_YOUR OBJECTIVE_
Within the data that follows, set down exactly the lines from the one containing "tan brick C11:H11 level 1 -> none" through the one containing "tan brick J1:J2 level 1 -> none", both ends included.

══ RECORD EXTRACTS

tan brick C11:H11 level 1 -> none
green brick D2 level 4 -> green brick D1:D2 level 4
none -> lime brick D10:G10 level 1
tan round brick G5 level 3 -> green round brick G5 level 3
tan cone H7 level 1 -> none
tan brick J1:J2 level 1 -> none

════
══ RECORD EXTRACTS

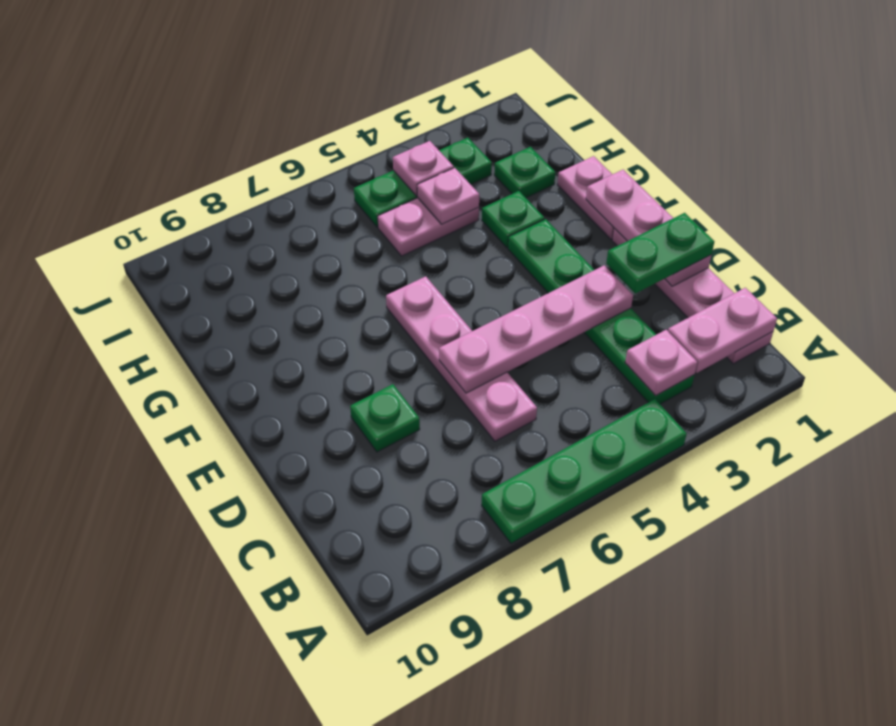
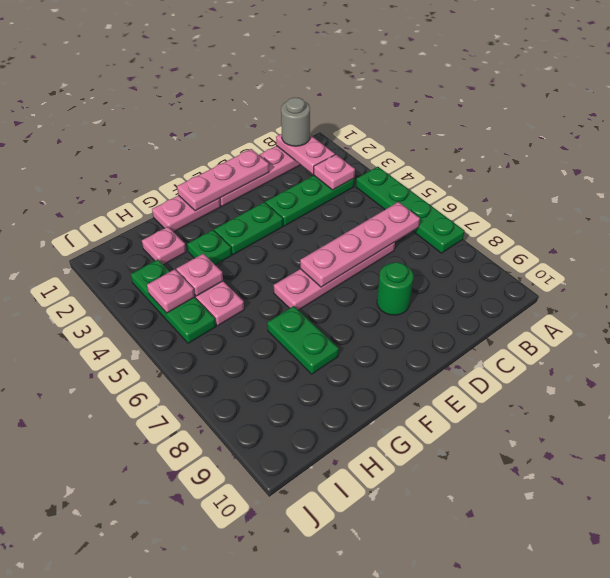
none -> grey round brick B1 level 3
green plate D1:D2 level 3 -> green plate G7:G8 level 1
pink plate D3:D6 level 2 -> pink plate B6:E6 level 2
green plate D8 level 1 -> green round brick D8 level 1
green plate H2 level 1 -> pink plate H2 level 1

════
══ RECORD EXTRACTS

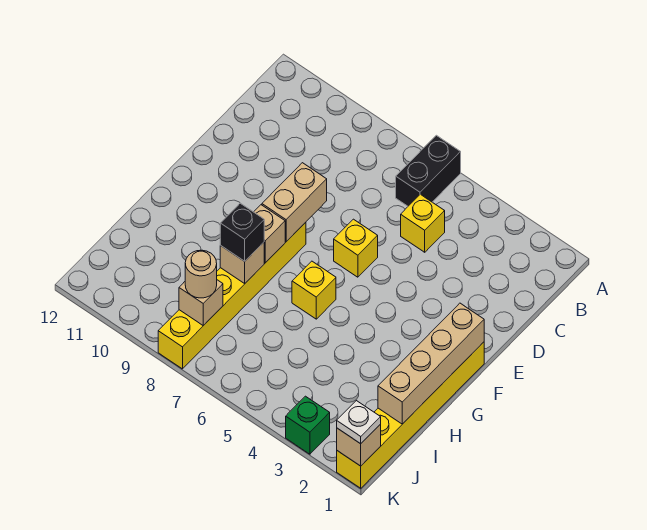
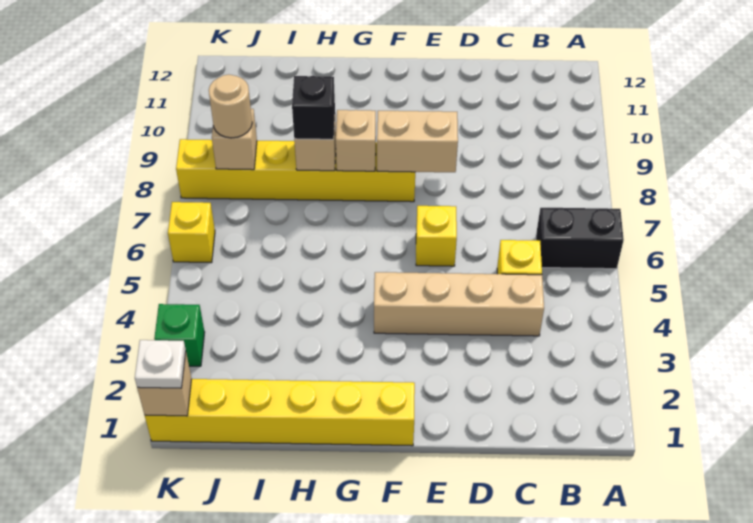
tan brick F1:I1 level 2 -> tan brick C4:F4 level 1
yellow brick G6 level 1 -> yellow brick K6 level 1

════

_RESPONSE TO THE EXERCISE_
tan brick C11:H11 level 1 -> none
green brick D2 level 4 -> green brick D1:D2 level 4
none -> lime brick D10:G10 level 1
tan round brick G5 level 3 -> green round brick G5 level 3
tan cone H7 level 1 -> none
tan brick J1:J2 level 1 -> none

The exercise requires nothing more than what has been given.